== The records

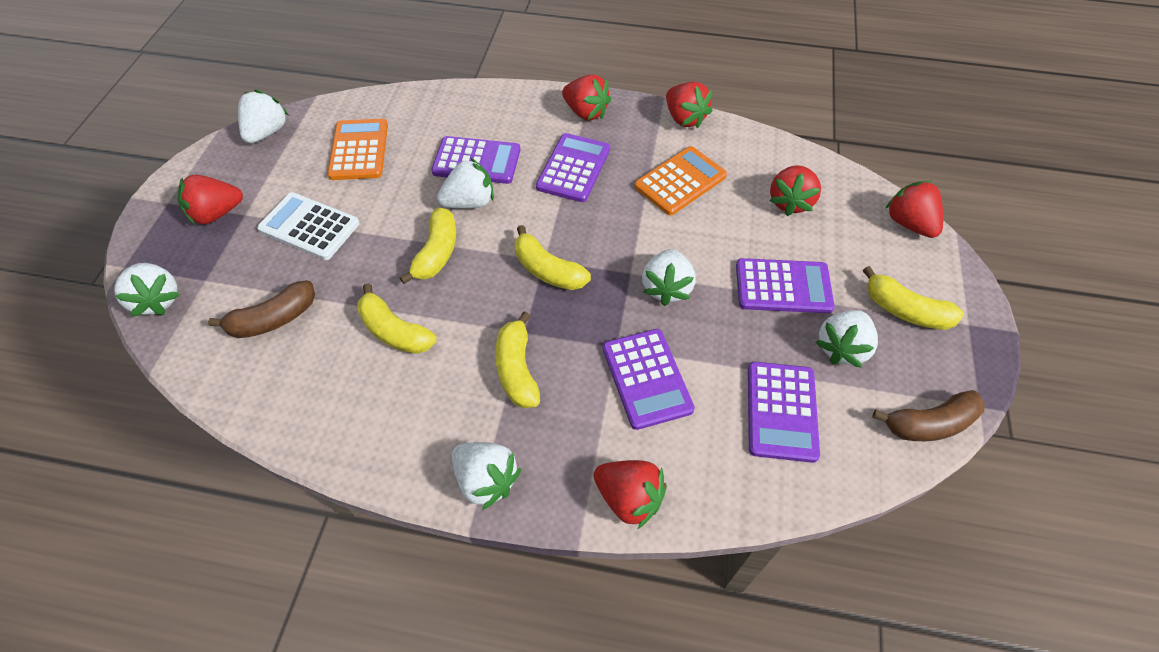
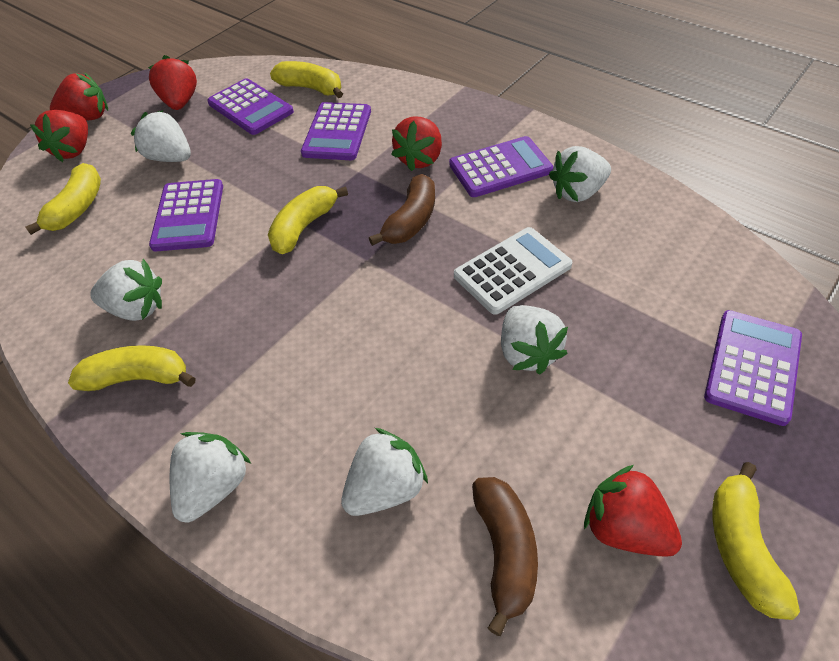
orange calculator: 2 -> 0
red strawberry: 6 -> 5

====
== The records

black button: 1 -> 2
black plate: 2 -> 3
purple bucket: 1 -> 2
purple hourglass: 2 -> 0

====

Work to be completed: Identify every line above with the string "purple" in it. Copy those lines.

Written answer:
purple bucket: 1 -> 2
purple hourglass: 2 -> 0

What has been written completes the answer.